## Information supplied
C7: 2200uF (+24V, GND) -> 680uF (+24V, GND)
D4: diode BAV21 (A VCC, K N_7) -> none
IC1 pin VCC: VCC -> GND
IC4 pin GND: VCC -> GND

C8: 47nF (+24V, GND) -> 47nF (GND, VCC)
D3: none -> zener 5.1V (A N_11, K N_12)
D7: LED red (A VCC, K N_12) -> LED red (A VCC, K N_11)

---

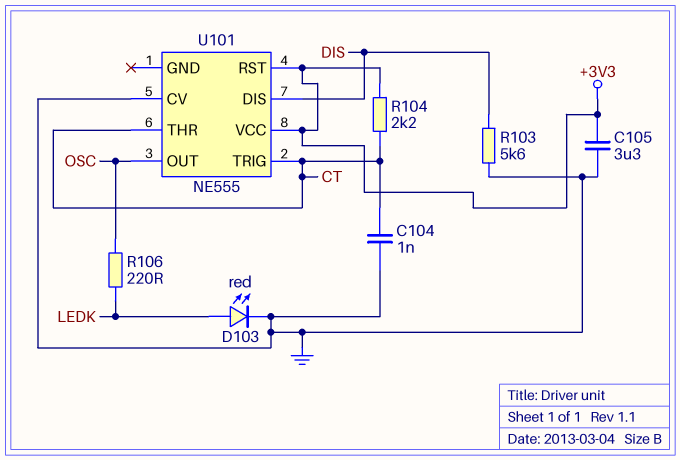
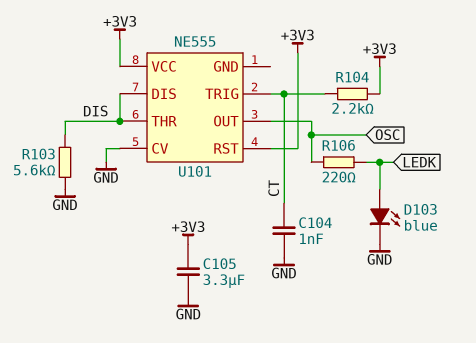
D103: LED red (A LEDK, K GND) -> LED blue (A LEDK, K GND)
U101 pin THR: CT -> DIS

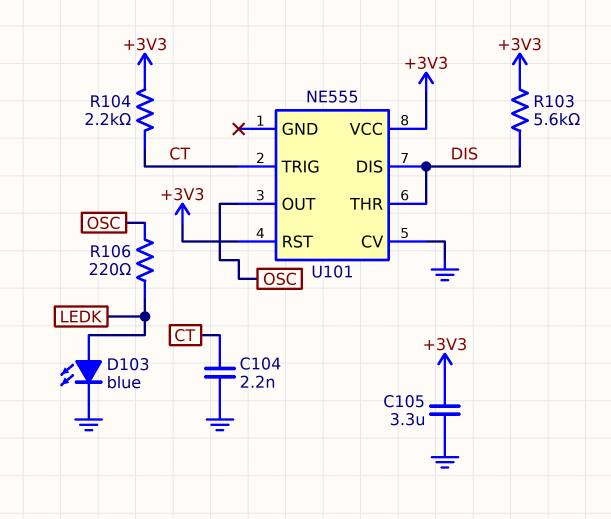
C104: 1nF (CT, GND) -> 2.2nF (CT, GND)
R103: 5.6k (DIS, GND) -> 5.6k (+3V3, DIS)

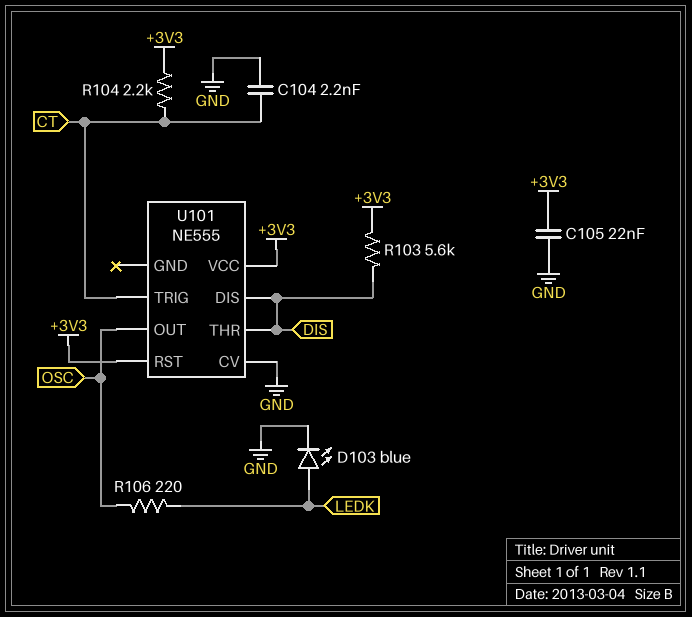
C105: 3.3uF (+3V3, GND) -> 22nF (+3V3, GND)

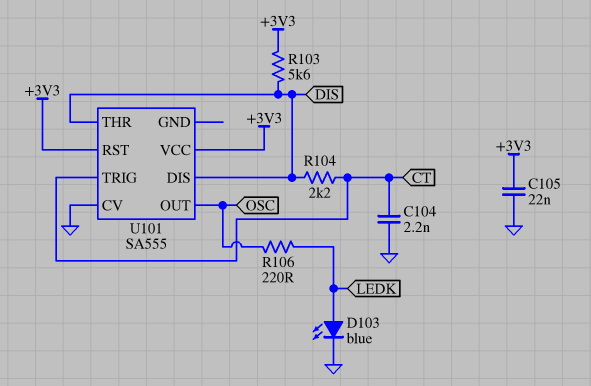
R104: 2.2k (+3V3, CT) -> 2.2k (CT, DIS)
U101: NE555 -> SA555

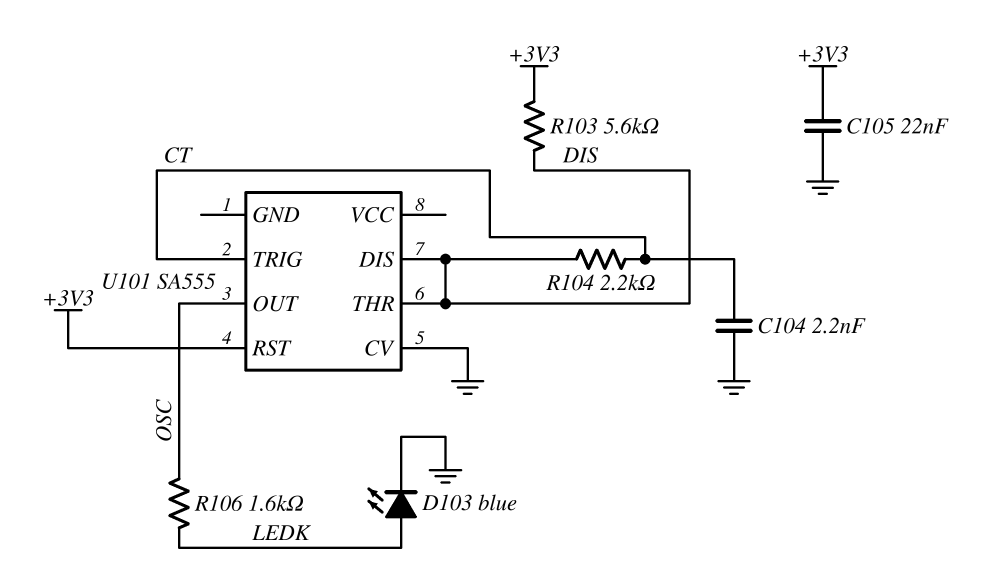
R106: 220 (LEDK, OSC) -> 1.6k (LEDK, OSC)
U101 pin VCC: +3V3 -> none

## Description of the task
Everything above from the line with "D103: LED red" through the line with "U101 pin VCC: +3V3 -> none" should be retyped exactly, and nothing else; omit pictures.

## Answer for the task
D103: LED red (A LEDK, K GND) -> LED blue (A LEDK, K GND)
U101 pin THR: CT -> DIS

C104: 1nF (CT, GND) -> 2.2nF (CT, GND)
R103: 5.6k (DIS, GND) -> 5.6k (+3V3, DIS)

C105: 3.3uF (+3V3, GND) -> 22nF (+3V3, GND)

R104: 2.2k (+3V3, CT) -> 2.2k (CT, DIS)
U101: NE555 -> SA555

R106: 220 (LEDK, OSC) -> 1.6k (LEDK, OSC)
U101 pin VCC: +3V3 -> none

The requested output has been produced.